[TASK ITEM]: Reproduce the lines below from the one that contains "roller <747, 304>" through the end, inclusive, and add nothing.

[ENTRIES SHOWN]:
BEGIN

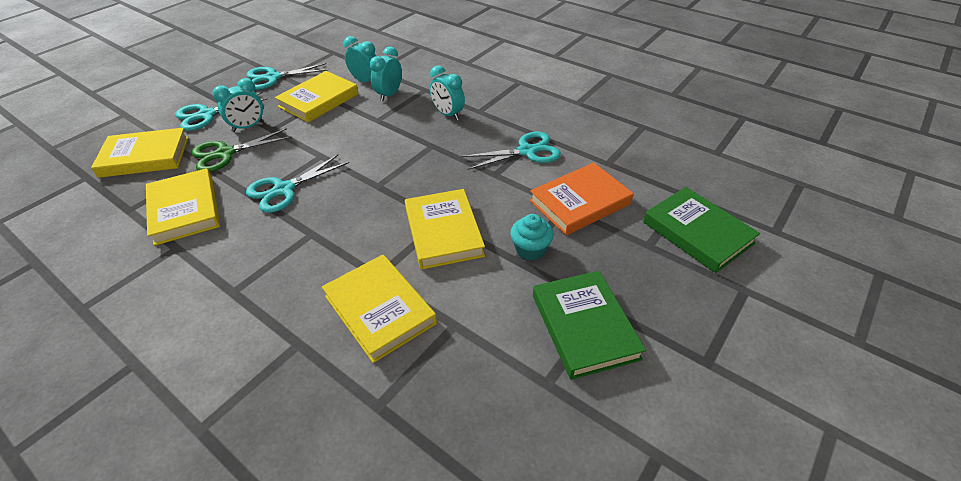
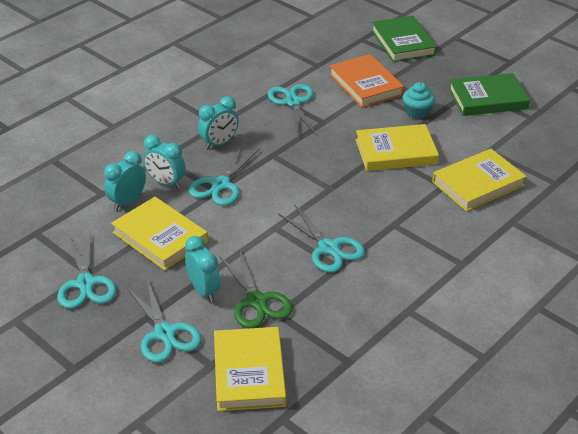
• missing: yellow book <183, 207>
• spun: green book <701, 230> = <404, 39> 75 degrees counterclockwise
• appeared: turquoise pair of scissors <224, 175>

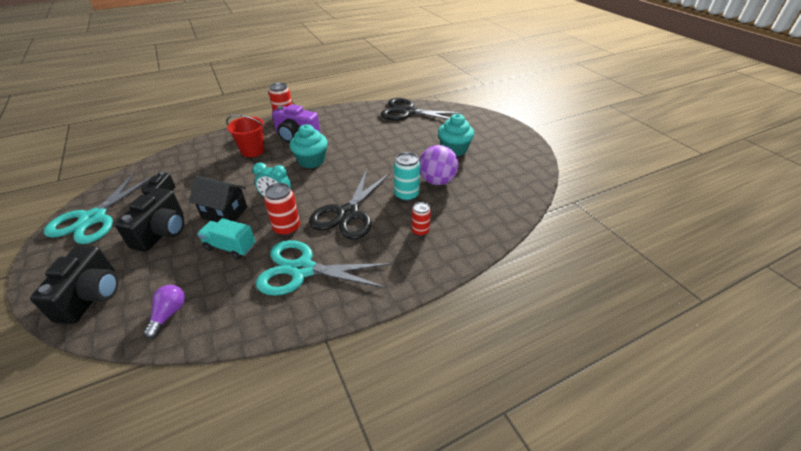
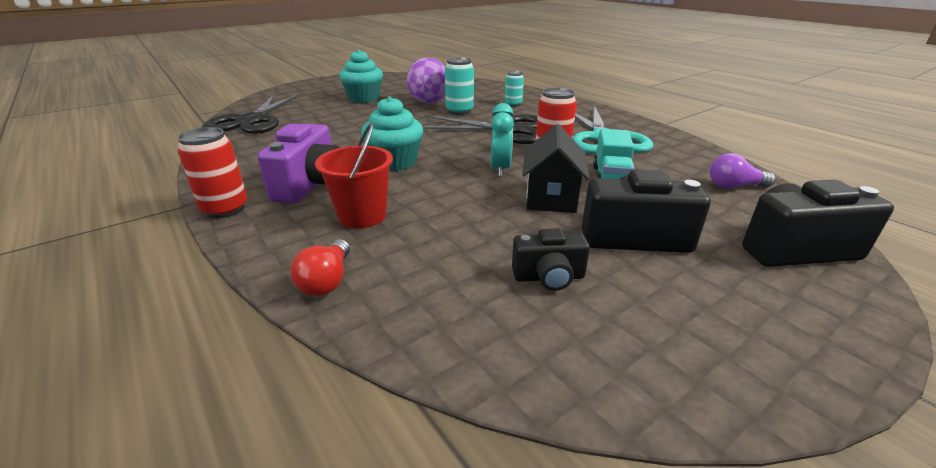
• missing: turquoise pair of scissors <99, 208>
• colour: red can <421, 219> to turquoise can <514, 89>
• appeared: red bulb <320, 267>

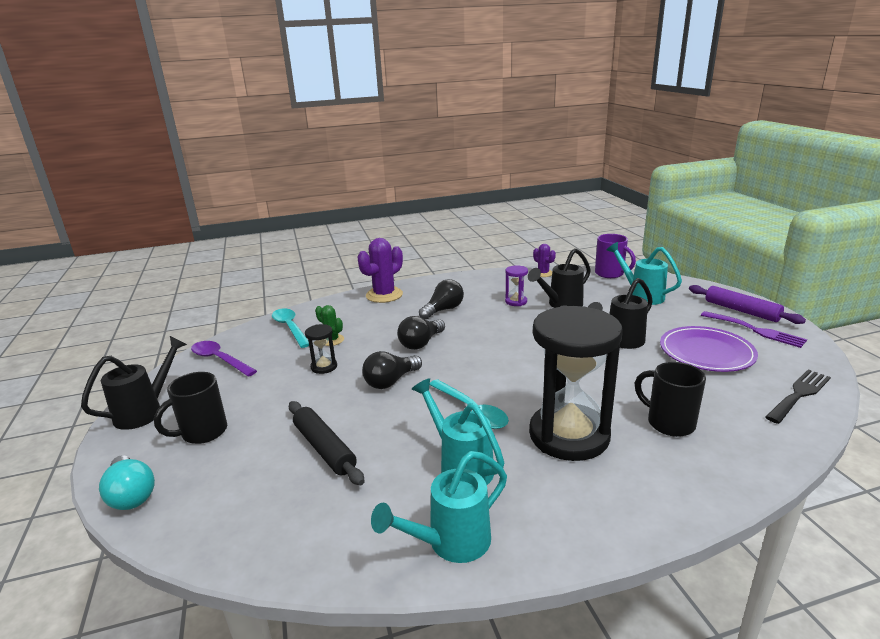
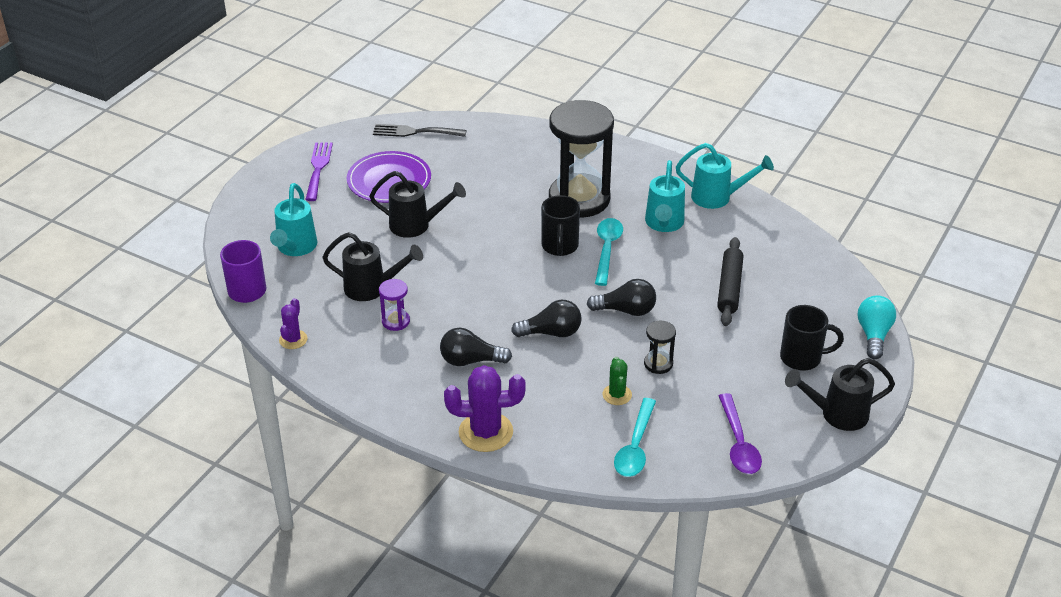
• missing: violet pastry roller <747, 304>
• relocated: ebony tea mug <670, 399> to <560, 225>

END

[WRITTEN SOLUTION]:
• missing: violet pastry roller <747, 304>
• relocated: ebony tea mug <670, 399> to <560, 225>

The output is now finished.